[Exercise directions] Take from the material every line that contains the word "blue".

[Exercise material]
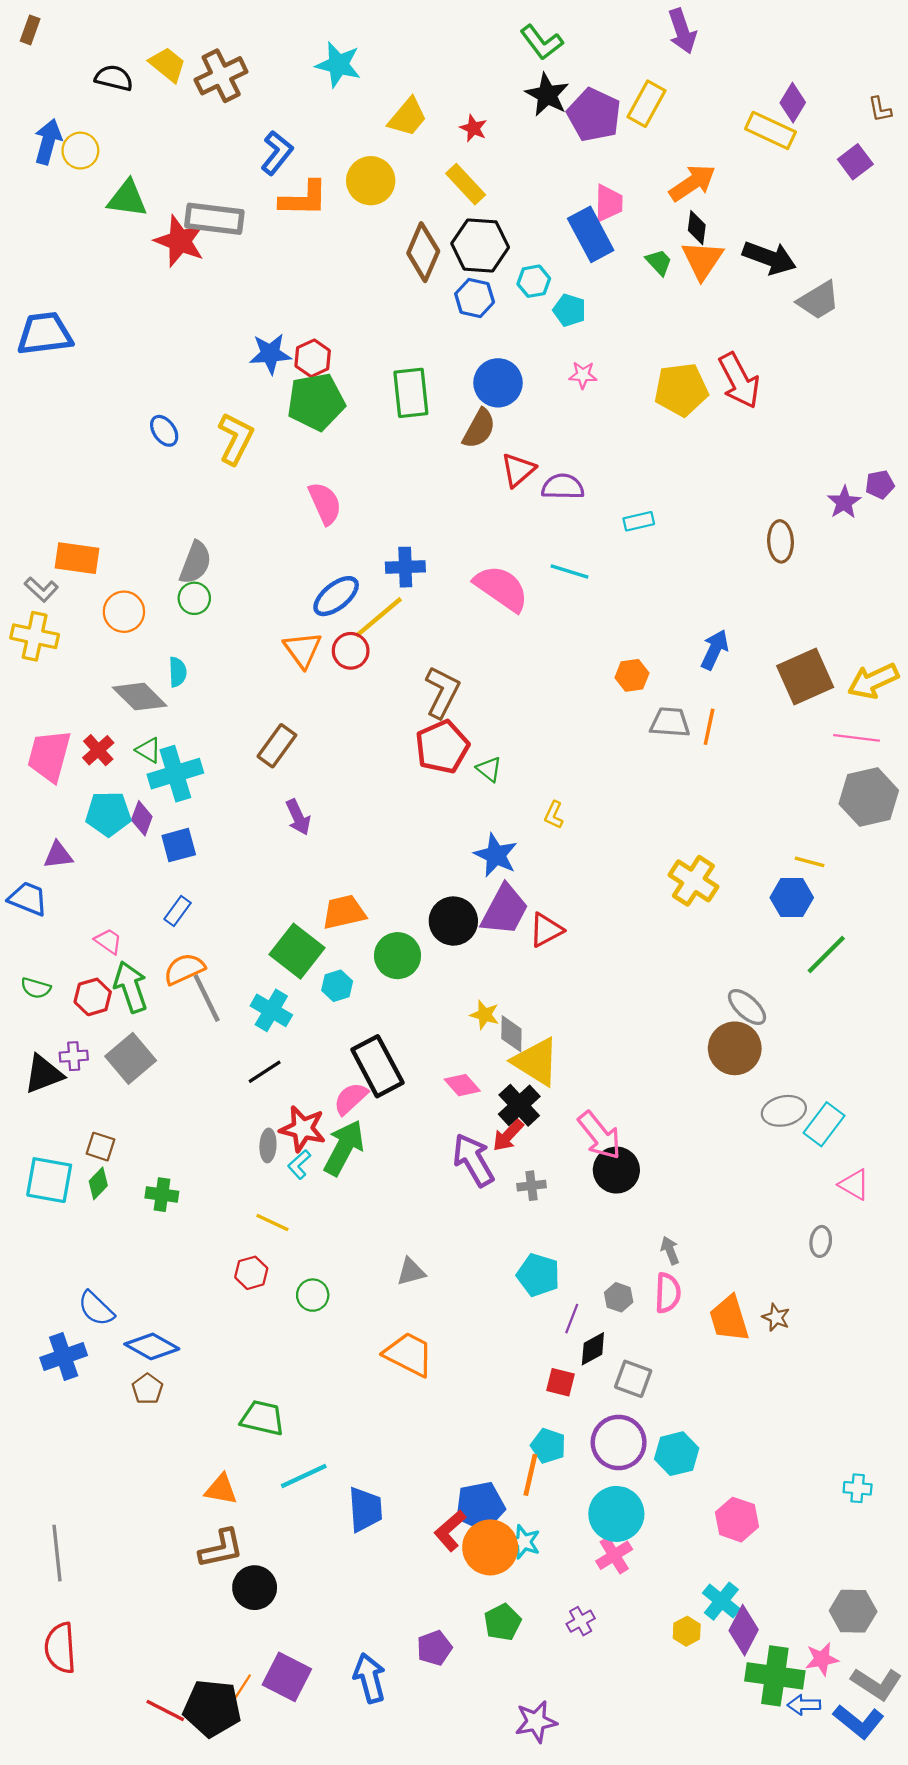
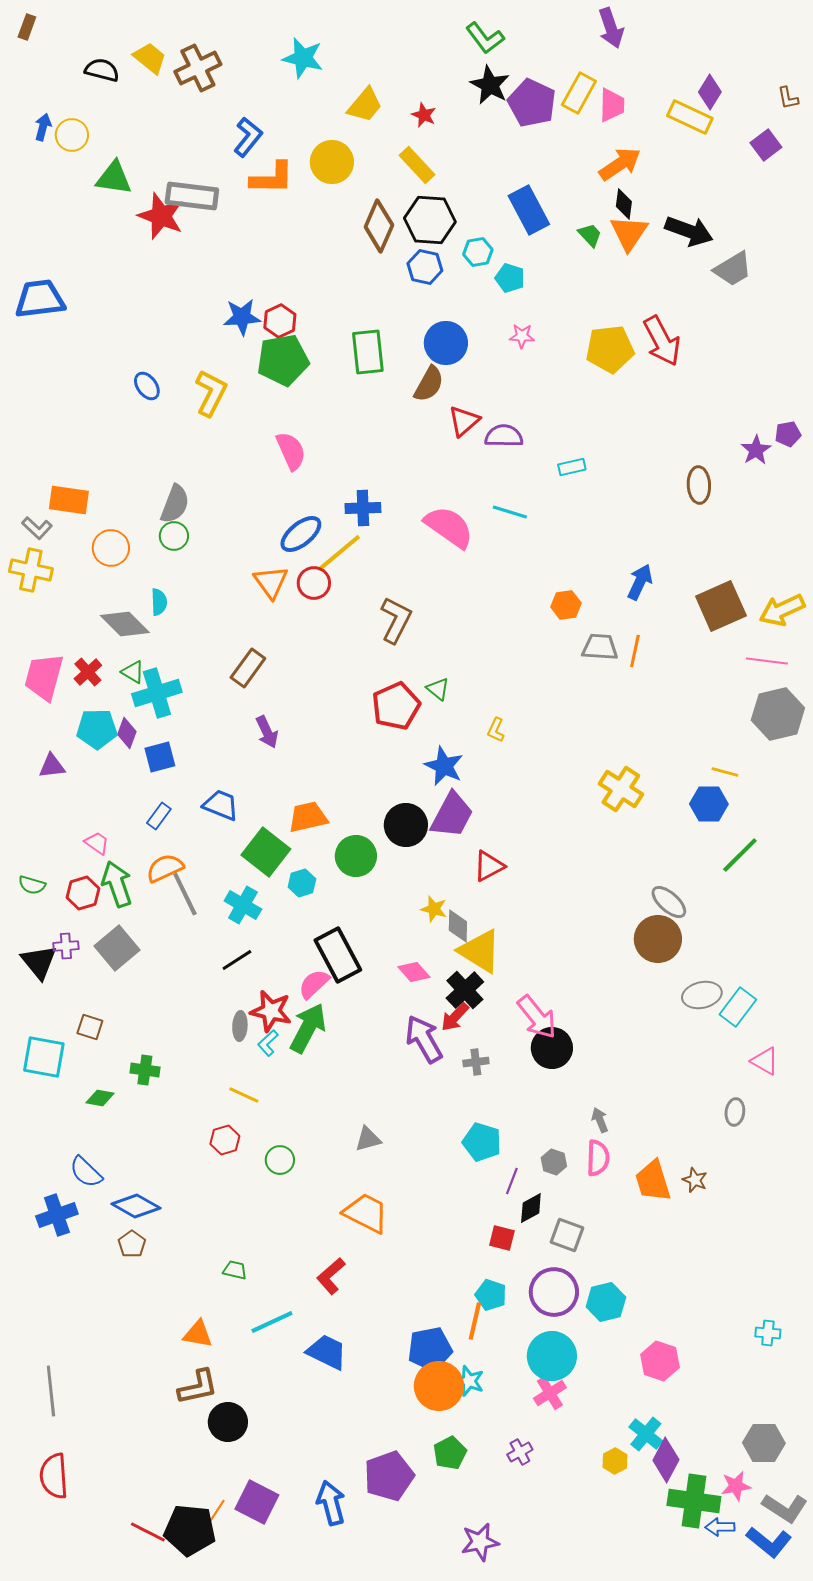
blue arrow: (48, 142) -> (43, 127), size x0.7
pink trapezoid: (609, 203) -> (612, 105), moved
red pentagon: (442, 747) -> (396, 706), moved
blue trapezoid: (28, 899) -> (221, 805), moved
red triangle: (546, 930) -> (489, 866), moved
black triangle: (44, 1074) -> (39, 962), turned -48
green diamond: (98, 1183) -> (100, 1098), moved, turned 56
green trapezoid: (262, 1418) -> (235, 1270), size x0.6
blue trapezoid: (365, 1509) -> (327, 1352), turned -60
red L-shape: (450, 1531) -> (331, 1276), moved
purple pentagon: (434, 1648) -> (389, 1476), size x1.6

[Your response]
blue arrow: (48, 142) -> (43, 127), size x0.7
blue trapezoid: (28, 899) -> (221, 805), moved
blue trapezoid: (365, 1509) -> (327, 1352), turned -60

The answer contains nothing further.